= ASSIGNMENT =
Reproduce word for word, from the entries below, the line with "brown 1x3 plate [328,194,416,285] -> none", the line with "lime 1x1 cone [318,394,351,445]", and every line between them, and nothing more.

= PROVIDED DATA =
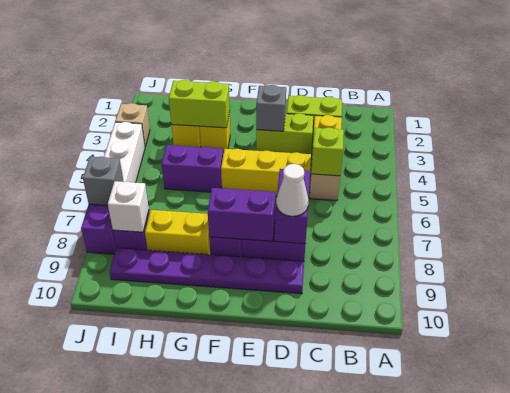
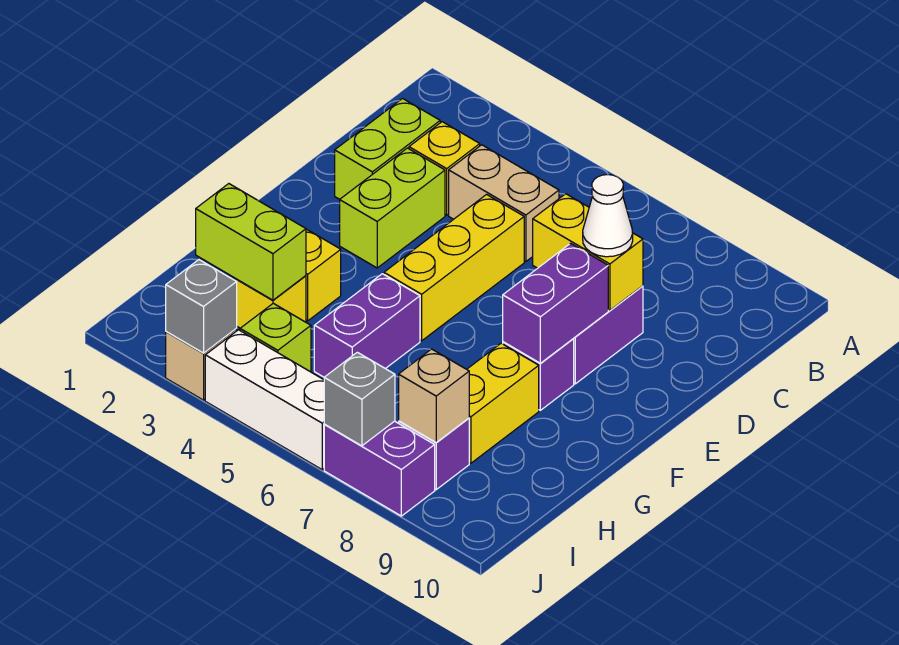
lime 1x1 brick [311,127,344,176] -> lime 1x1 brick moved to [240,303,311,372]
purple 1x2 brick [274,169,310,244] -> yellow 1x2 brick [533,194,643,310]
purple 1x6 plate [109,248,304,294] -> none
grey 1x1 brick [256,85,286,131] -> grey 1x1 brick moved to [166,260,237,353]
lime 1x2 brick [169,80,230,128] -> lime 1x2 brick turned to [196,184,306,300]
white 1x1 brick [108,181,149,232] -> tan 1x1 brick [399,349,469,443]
---
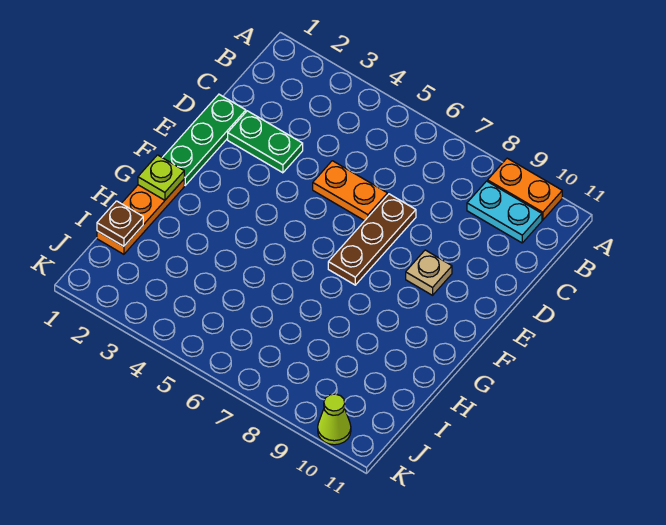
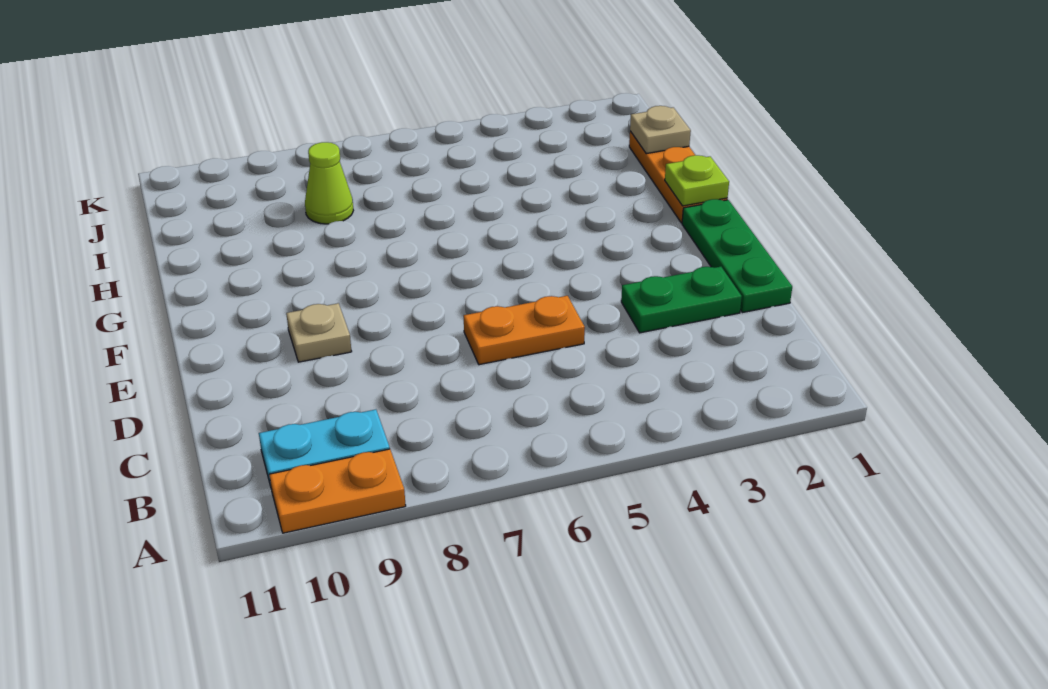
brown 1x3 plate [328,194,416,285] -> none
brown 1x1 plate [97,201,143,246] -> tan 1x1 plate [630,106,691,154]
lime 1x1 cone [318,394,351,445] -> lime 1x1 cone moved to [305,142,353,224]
...
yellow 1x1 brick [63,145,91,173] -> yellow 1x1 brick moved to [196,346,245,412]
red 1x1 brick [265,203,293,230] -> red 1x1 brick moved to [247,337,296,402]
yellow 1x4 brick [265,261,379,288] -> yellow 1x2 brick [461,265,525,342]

= ANSWER =
brown 1x3 plate [328,194,416,285] -> none
brown 1x1 plate [97,201,143,246] -> tan 1x1 plate [630,106,691,154]
lime 1x1 cone [318,394,351,445] -> lime 1x1 cone moved to [305,142,353,224]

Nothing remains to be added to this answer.